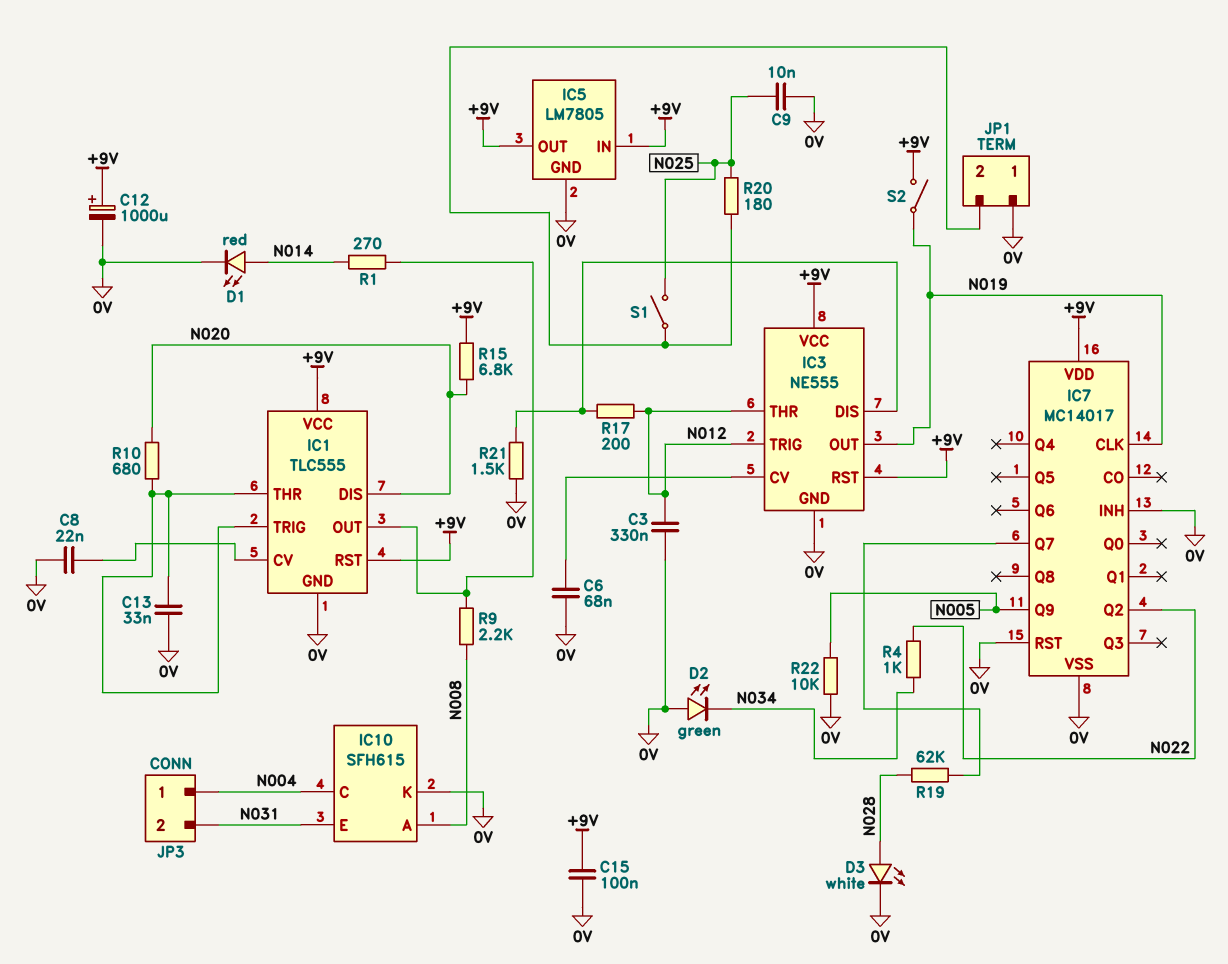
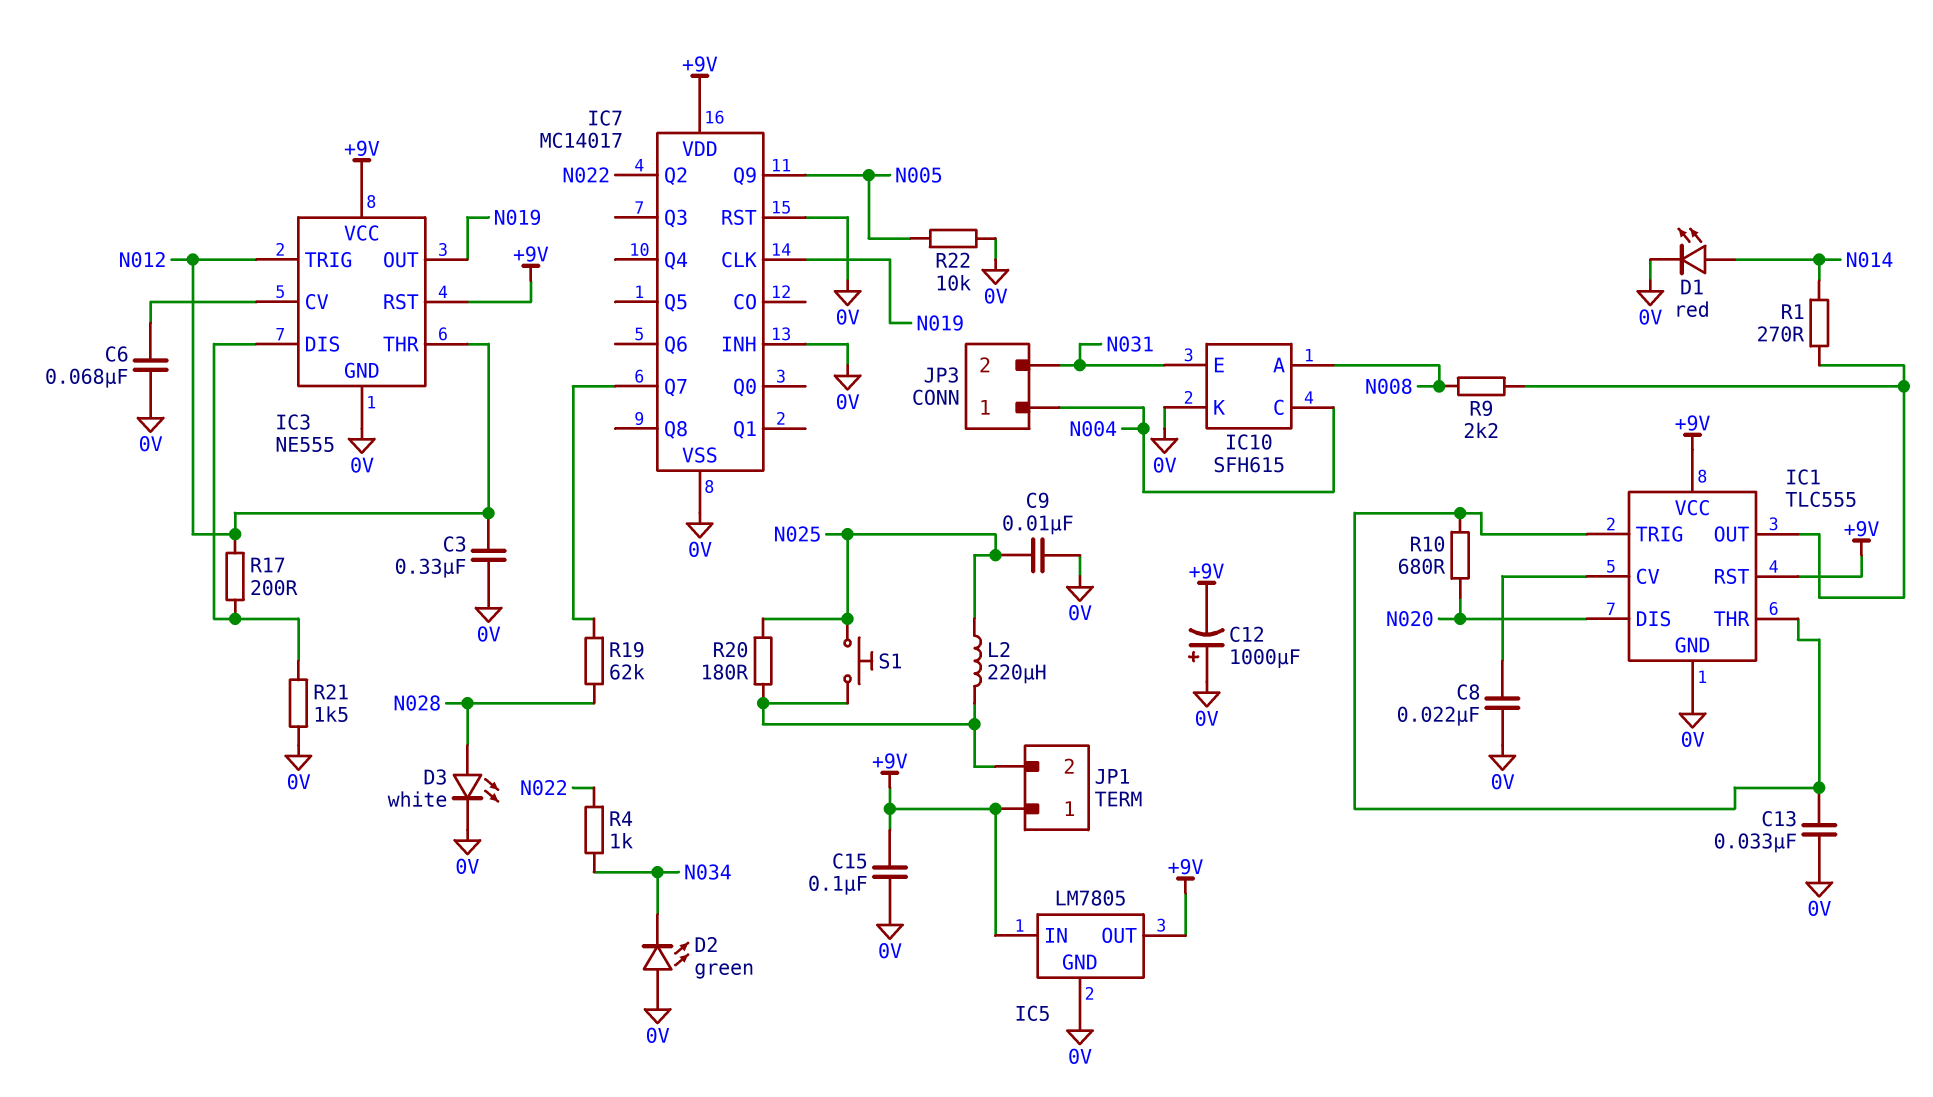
C12: 1000uF (plus +9V, minus 0V) -> 1000uF (plus 0V, minus +9V)
JP1 pin 1: 0V -> +9V
L2: none -> 220uH (JP1/2, N025)
R15: 6.8k (+9V, N020) -> none
S1: switch (JP1/2, N025) -> button (JP1/2, N025)
S2: switch (+9V, N019) -> none

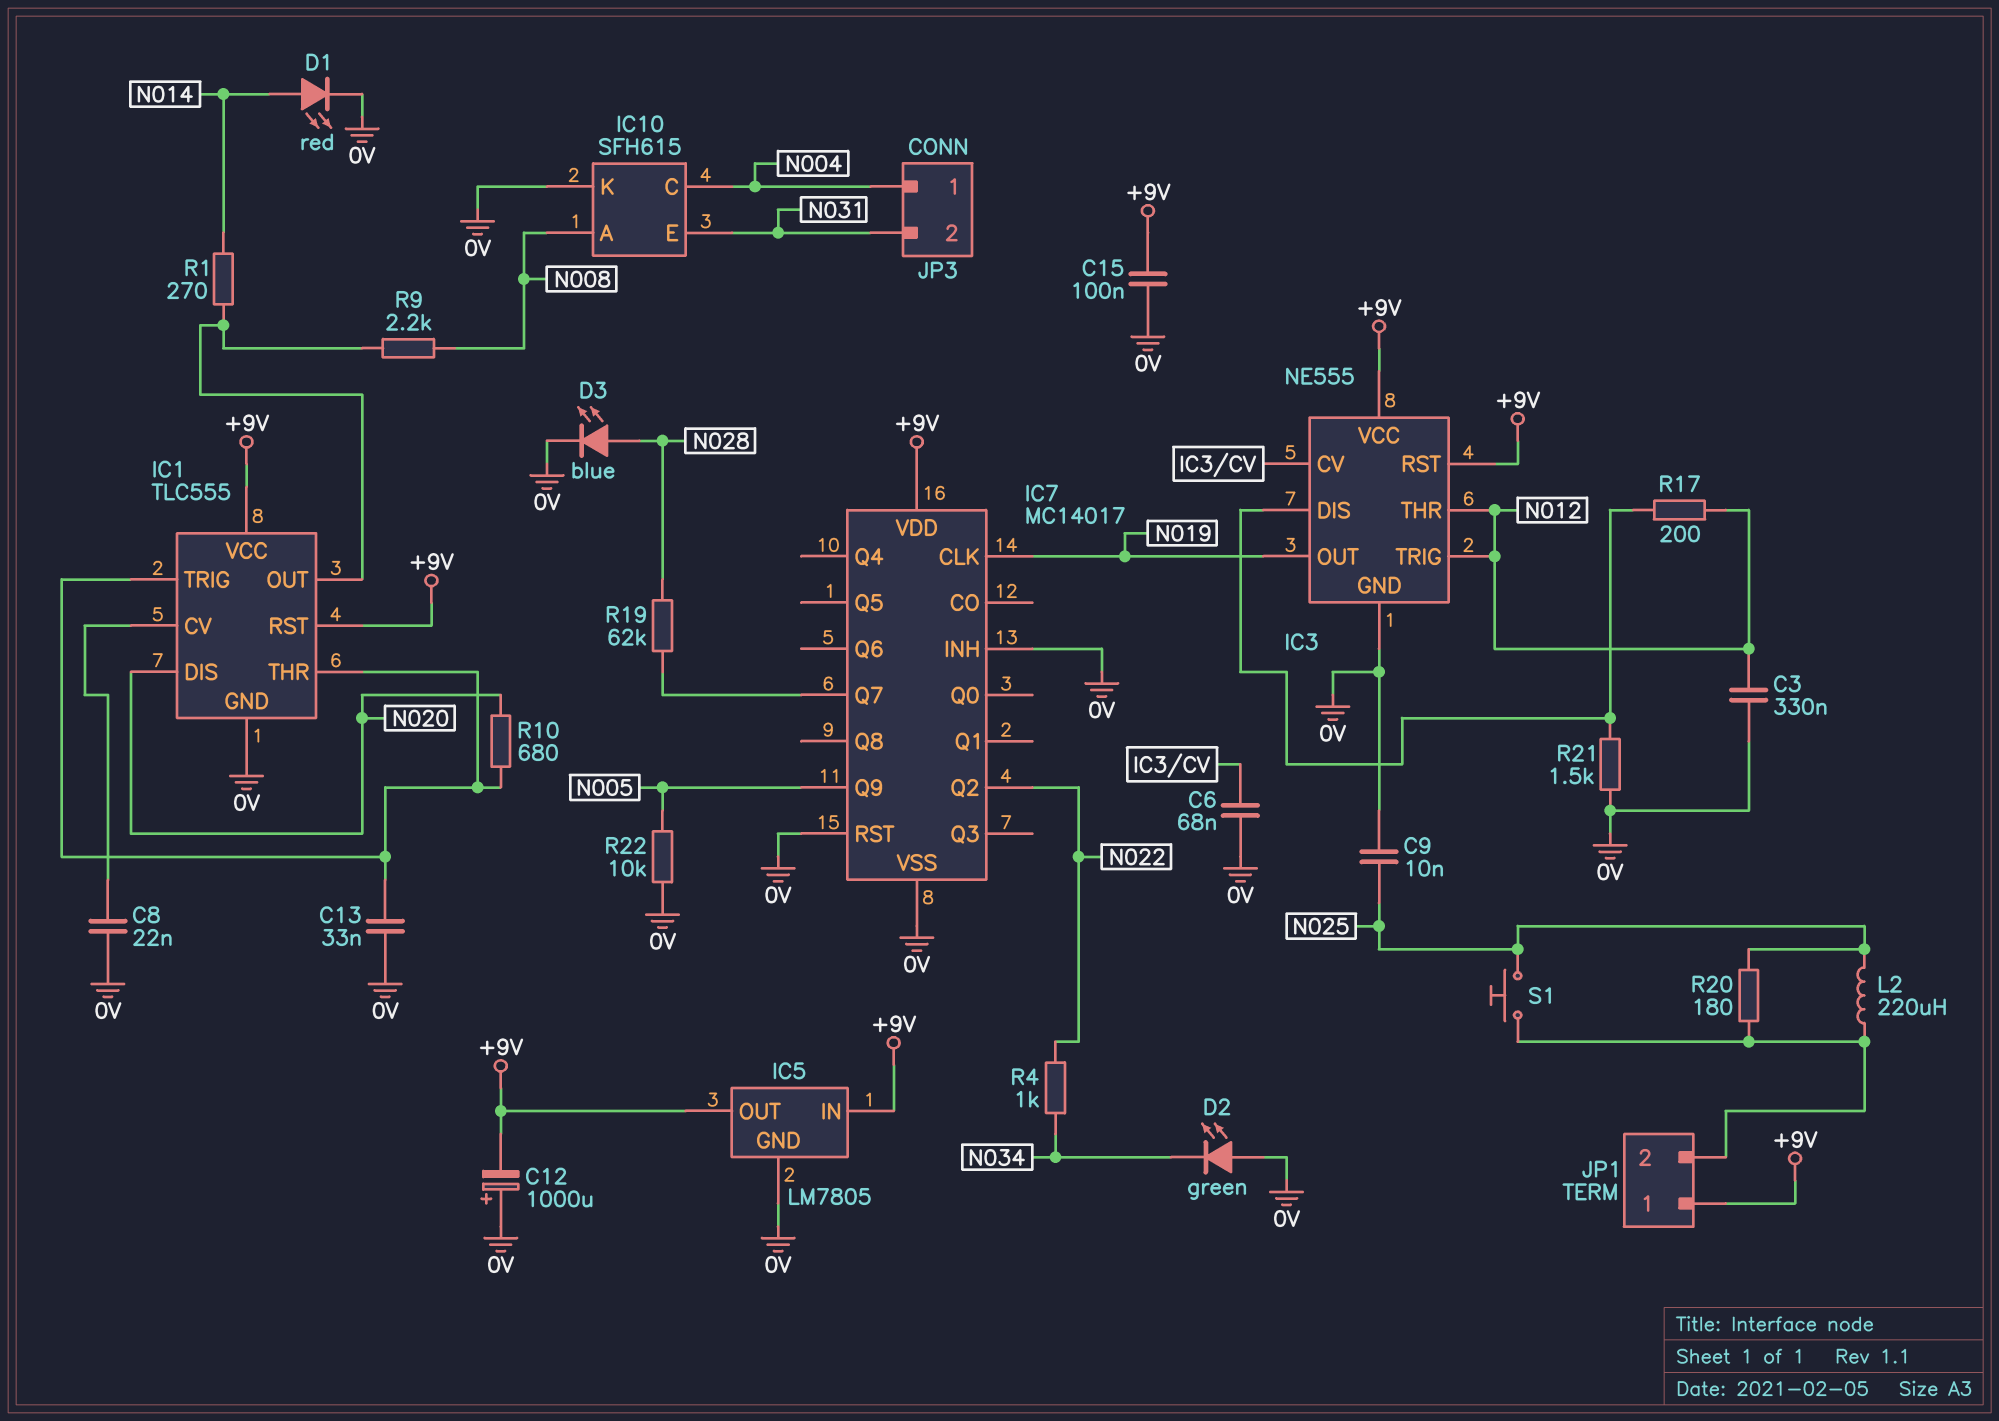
D3: LED white (A N028, K 0V) -> LED blue (A N028, K 0V)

..........

Each record must be repeated exactly, and no picture may be carried over.

C12: 1000uF (plus +9V, minus 0V) -> 1000uF (plus 0V, minus +9V)
JP1 pin 1: 0V -> +9V
L2: none -> 220uH (JP1/2, N025)
R15: 6.8k (+9V, N020) -> none
S1: switch (JP1/2, N025) -> button (JP1/2, N025)
S2: switch (+9V, N019) -> none

D3: LED white (A N028, K 0V) -> LED blue (A N028, K 0V)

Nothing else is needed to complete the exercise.